[Object matching data]

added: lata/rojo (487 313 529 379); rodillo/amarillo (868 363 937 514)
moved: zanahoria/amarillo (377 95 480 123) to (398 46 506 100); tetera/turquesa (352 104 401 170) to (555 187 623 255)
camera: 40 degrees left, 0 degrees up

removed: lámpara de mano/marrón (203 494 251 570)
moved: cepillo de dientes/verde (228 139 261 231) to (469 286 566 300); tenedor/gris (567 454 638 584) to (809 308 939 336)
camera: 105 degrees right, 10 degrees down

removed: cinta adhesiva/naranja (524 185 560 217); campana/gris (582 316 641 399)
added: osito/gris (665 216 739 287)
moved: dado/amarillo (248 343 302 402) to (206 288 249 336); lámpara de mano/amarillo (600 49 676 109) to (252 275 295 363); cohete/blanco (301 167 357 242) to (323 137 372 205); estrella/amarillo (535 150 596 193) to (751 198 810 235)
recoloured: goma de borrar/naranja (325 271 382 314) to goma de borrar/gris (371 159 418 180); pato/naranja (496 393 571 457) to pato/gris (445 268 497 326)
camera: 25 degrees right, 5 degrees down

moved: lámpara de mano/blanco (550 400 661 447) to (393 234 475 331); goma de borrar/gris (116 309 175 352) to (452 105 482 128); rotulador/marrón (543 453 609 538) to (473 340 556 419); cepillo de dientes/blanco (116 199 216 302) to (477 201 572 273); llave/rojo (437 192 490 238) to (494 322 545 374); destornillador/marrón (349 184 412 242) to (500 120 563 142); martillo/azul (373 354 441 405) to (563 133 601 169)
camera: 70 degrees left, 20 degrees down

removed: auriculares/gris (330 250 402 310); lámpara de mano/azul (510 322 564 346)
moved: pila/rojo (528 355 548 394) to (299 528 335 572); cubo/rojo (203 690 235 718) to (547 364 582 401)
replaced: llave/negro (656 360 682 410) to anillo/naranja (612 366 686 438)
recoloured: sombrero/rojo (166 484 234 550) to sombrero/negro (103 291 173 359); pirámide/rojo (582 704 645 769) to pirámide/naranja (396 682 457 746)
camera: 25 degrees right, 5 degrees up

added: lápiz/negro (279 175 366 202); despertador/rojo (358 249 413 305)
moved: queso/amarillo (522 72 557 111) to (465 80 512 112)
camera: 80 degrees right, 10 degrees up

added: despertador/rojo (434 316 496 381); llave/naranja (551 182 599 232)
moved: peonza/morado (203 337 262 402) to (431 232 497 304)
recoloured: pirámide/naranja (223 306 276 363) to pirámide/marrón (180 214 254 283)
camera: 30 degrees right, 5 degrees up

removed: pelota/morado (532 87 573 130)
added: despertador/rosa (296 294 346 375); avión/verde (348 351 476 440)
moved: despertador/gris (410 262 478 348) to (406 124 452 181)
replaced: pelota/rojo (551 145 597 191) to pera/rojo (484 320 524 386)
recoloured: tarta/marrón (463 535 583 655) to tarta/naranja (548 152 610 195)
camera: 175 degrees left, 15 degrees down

#### PROBLEM DESCRIPTION:
Within the lines above, find those holding the word "down" and copy them.

#### COMPLETED EXERCISE:
camera: 105 degrees right, 10 degrees down
camera: 25 degrees right, 5 degrees down
camera: 70 degrees left, 20 degrees down
camera: 175 degrees left, 15 degrees down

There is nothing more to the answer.